[[ Data section open ]]

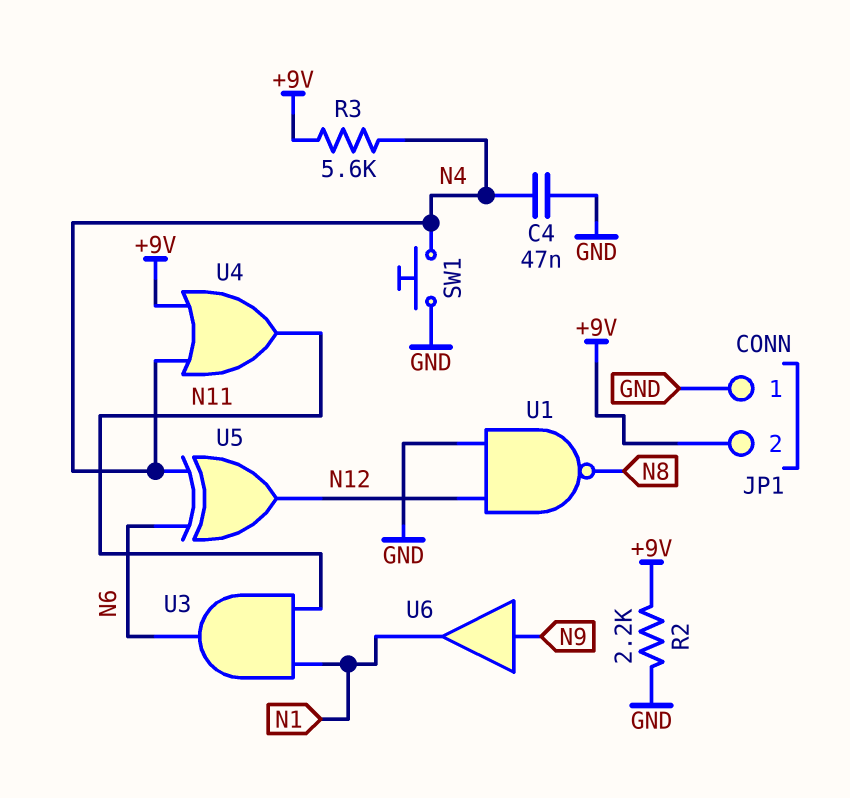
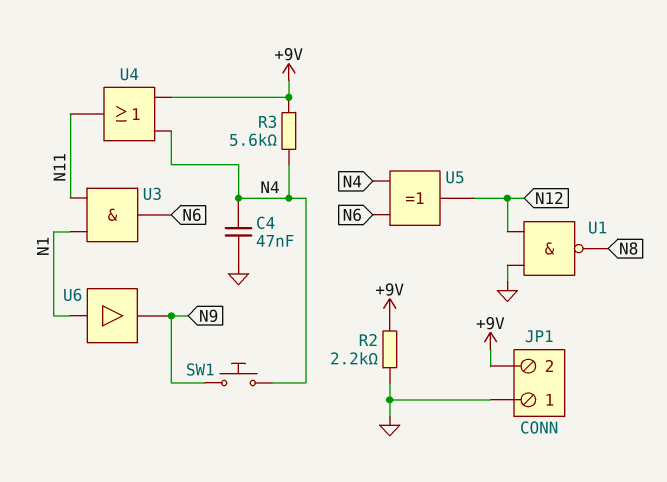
SW1: button (GND, N4) -> button (N4, N9)
U6: buffer (in N9, out N1) -> buffer (in N1, out N9)

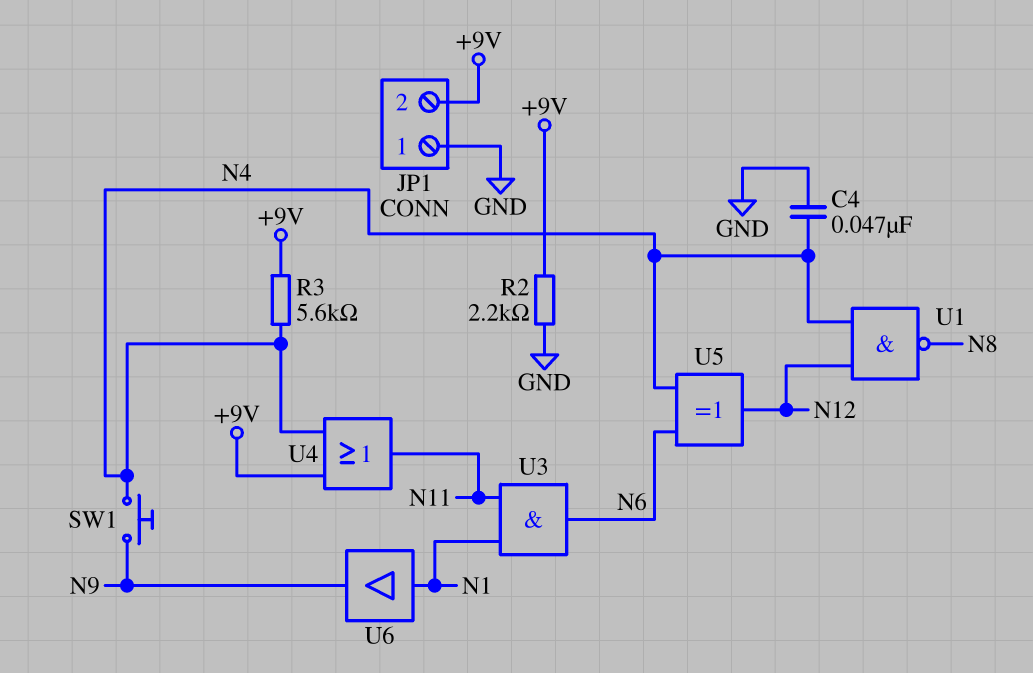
U1: NAND (in GND, in N12, out N8) -> NAND (in N4, in N12, out N8)

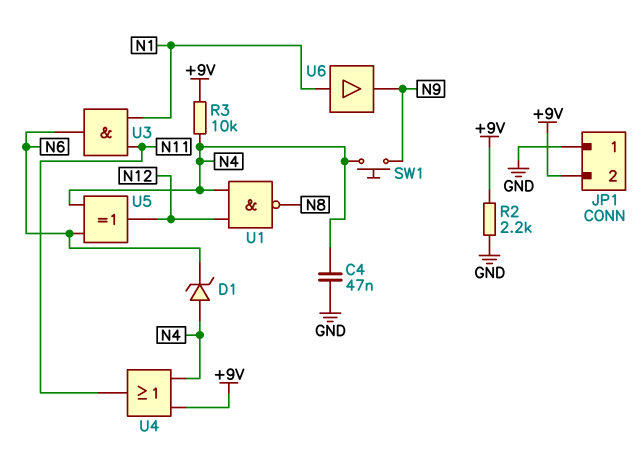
D1: none -> zener (A N4, K N6)
R3: 5.6k (+9V, N4) -> 10k (+9V, N4)

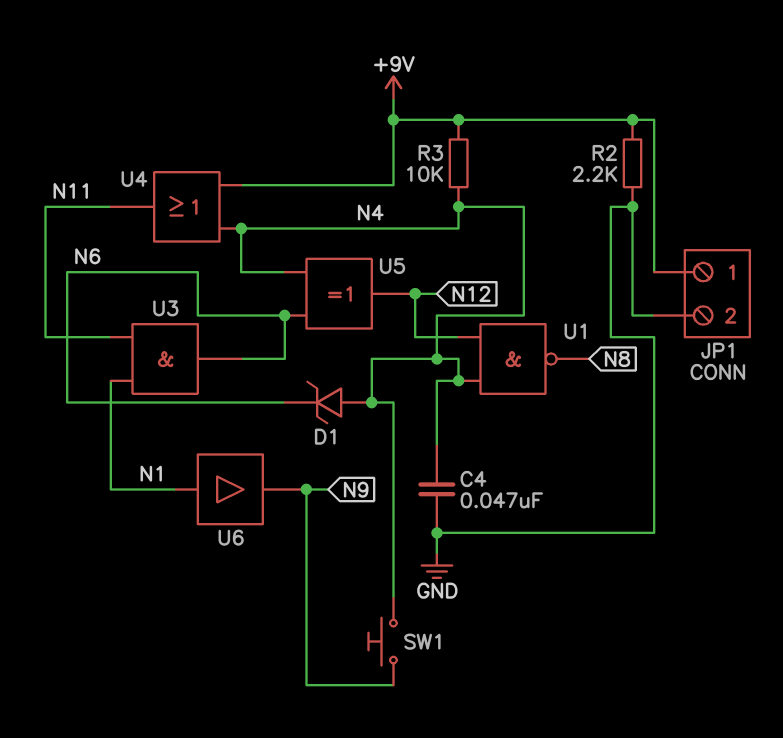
JP1 pin 1: GND -> +9V
JP1 pin 2: +9V -> GND

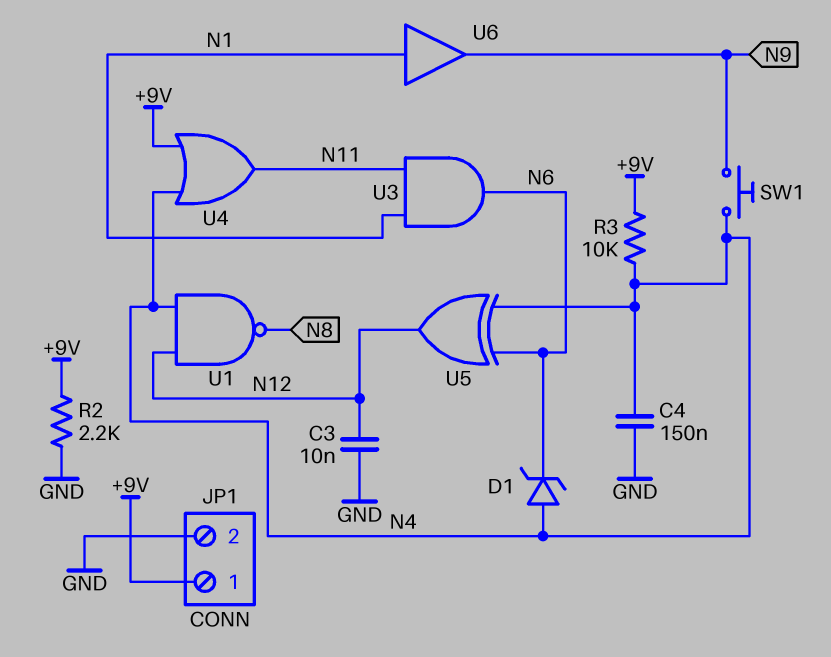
C3: none -> 10nF (GND, N12)
C4: 47nF (GND, N4) -> 150nF (GND, N4)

[[ Data section closed ]]

» **Task details**:
Copy exactly the lines from the one containing "JP1 pin 2: +9V -> GND" to the end of the records, both included, and leave the pictures out.

» **Solved problem**:
JP1 pin 2: +9V -> GND

C3: none -> 10nF (GND, N12)
C4: 47nF (GND, N4) -> 150nF (GND, N4)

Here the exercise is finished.